(THE TASK)
Nothing in the listing should be altered when it is copied, and no picture goes into the copy.

(DATA SEGMENT)
#####

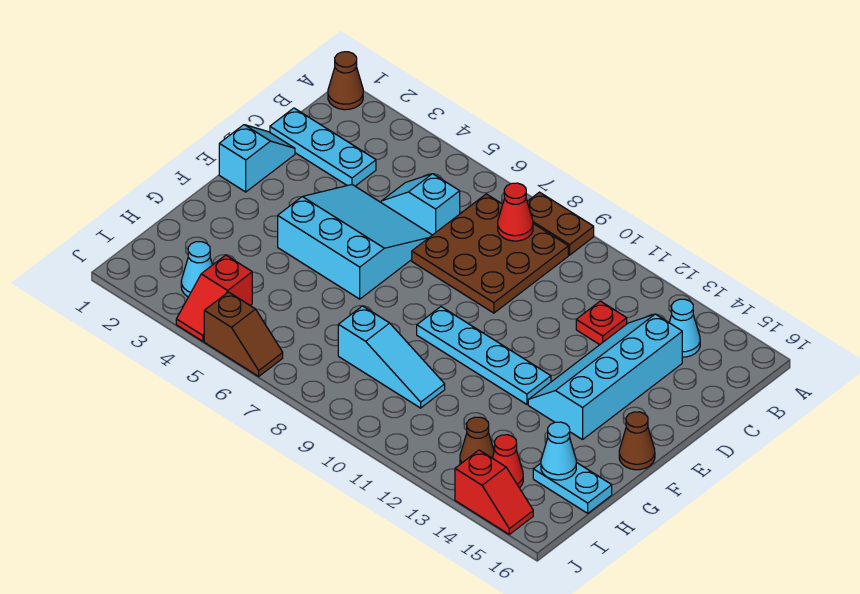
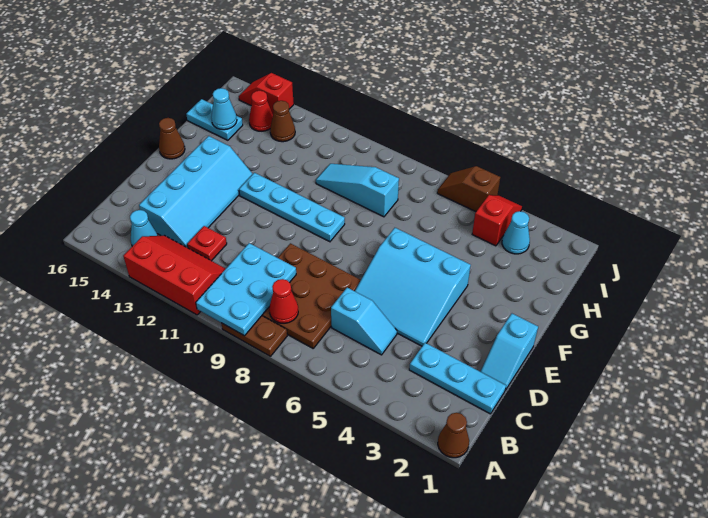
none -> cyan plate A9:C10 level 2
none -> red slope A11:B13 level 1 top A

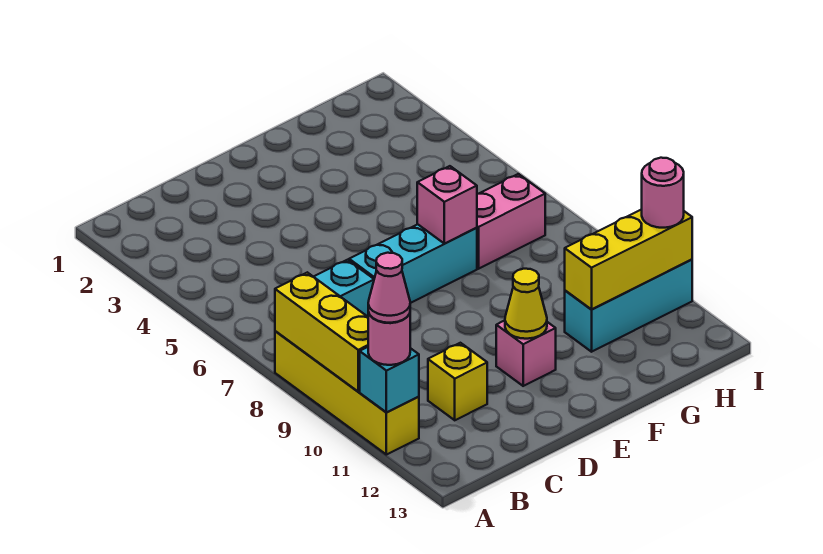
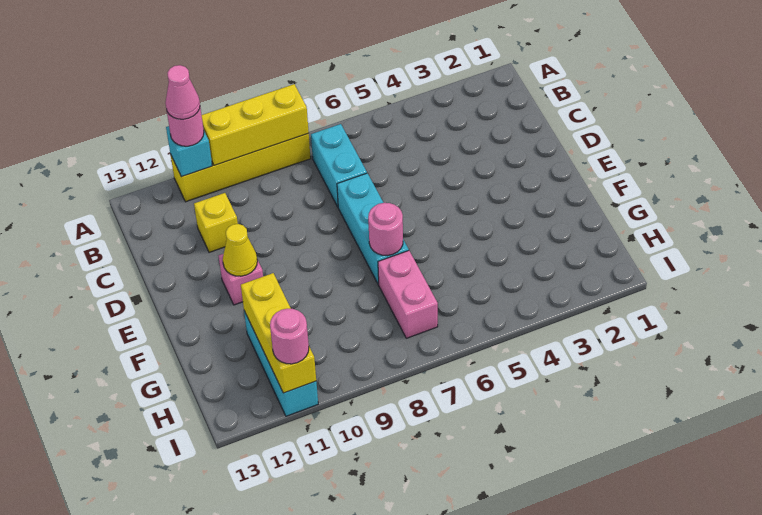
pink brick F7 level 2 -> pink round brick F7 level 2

#####

(OUTPUT BELOW)
none -> cyan plate A9:C10 level 2
none -> red slope A11:B13 level 1 top A

pink brick F7 level 2 -> pink round brick F7 level 2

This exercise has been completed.